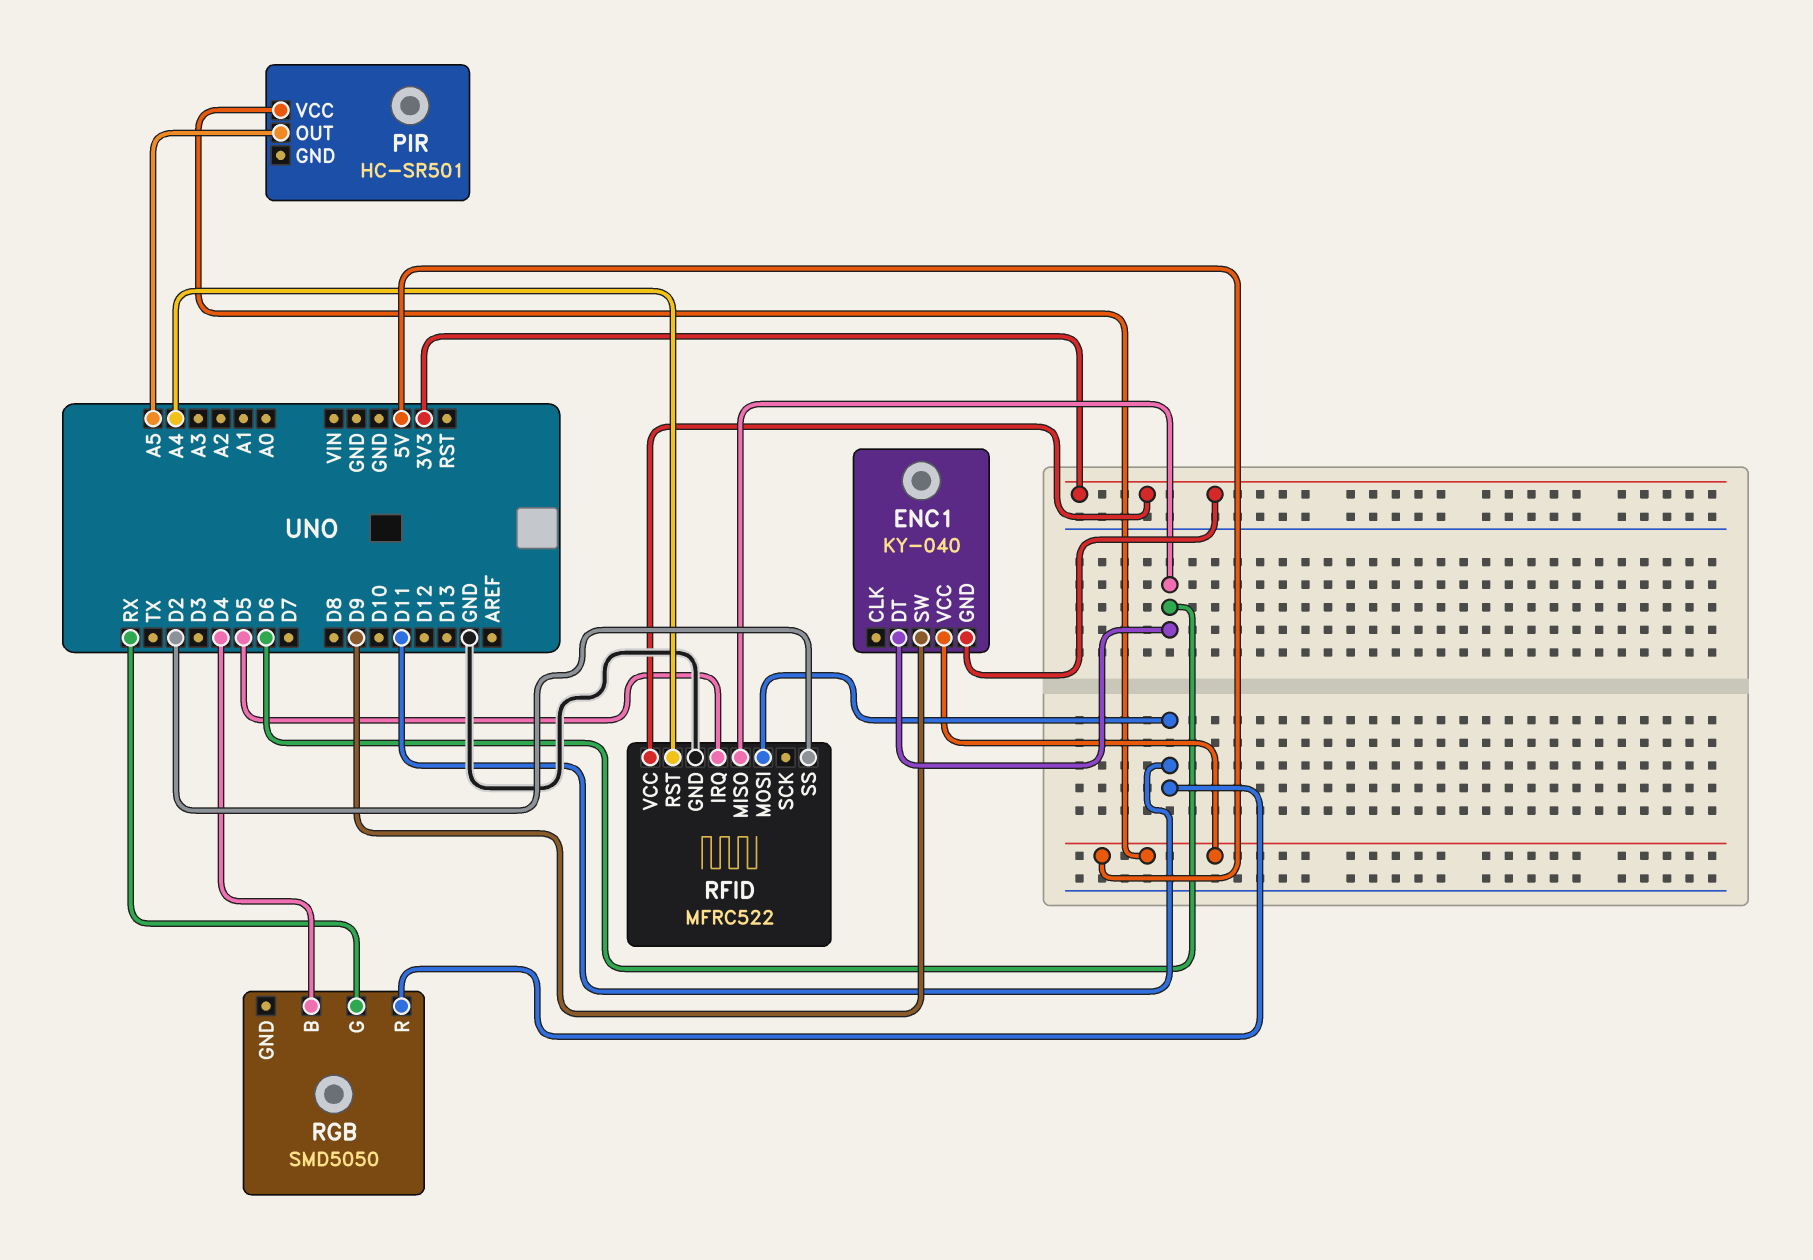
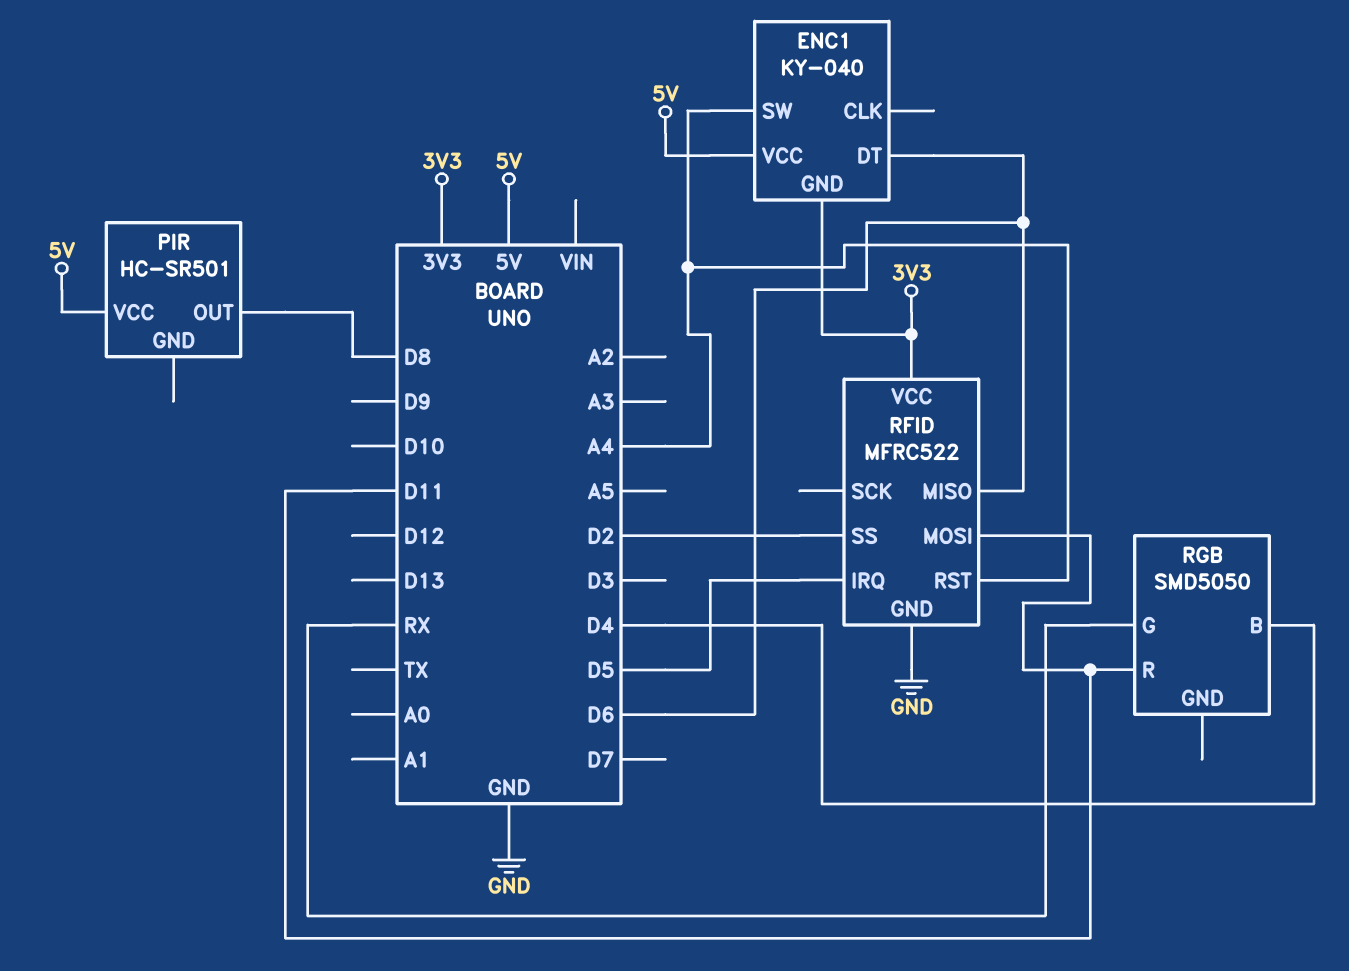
ENC1 pin SW: D9 -> A4
PIR pin OUT: A5 -> D8

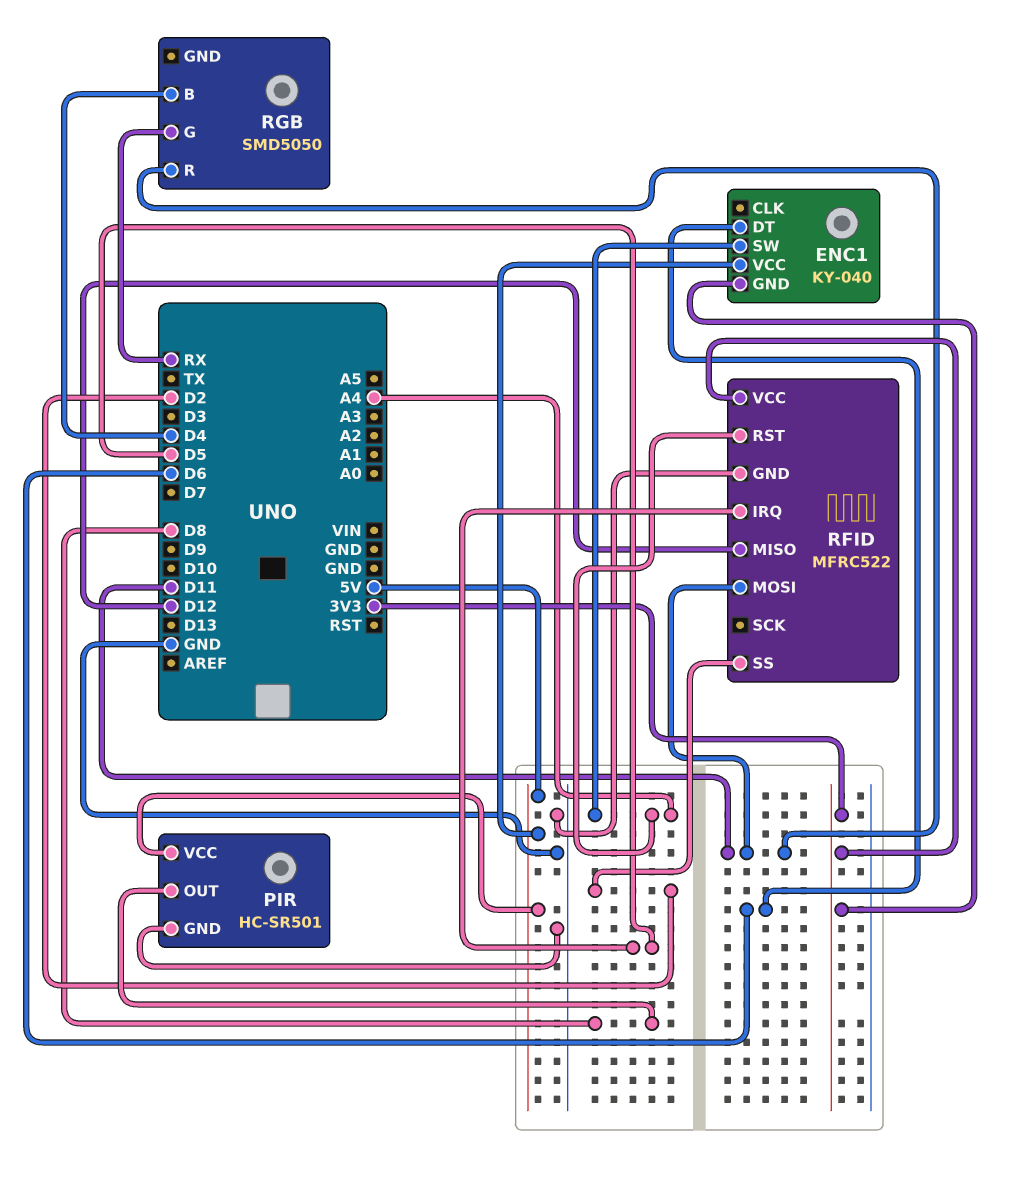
PIR pin GND: none -> GND
RFID pin MISO: D6 -> D12

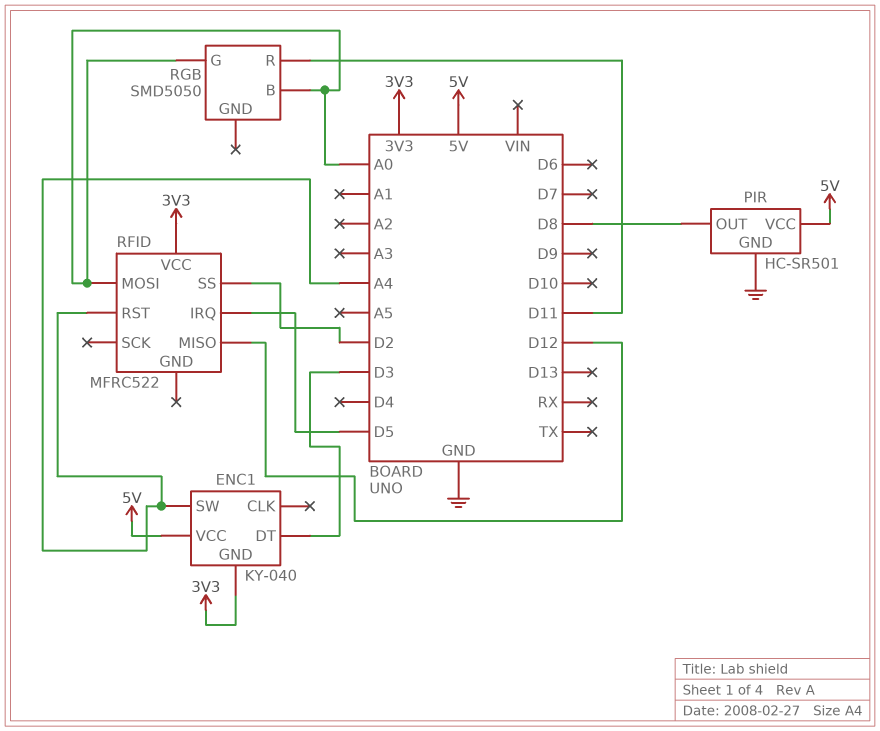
ENC1 pin DT: D6 -> D3
RFID pin GND: GND -> none
RFID pin MOSI: D11 -> A0
RGB pin B: D4 -> A0
RGB pin G: RX -> A0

______

Task goal:
Return each line above word for word. Skip the pictures.

Exercise response:
ENC1 pin SW: D9 -> A4
PIR pin OUT: A5 -> D8

PIR pin GND: none -> GND
RFID pin MISO: D6 -> D12

ENC1 pin DT: D6 -> D3
RFID pin GND: GND -> none
RFID pin MOSI: D11 -> A0
RGB pin B: D4 -> A0
RGB pin G: RX -> A0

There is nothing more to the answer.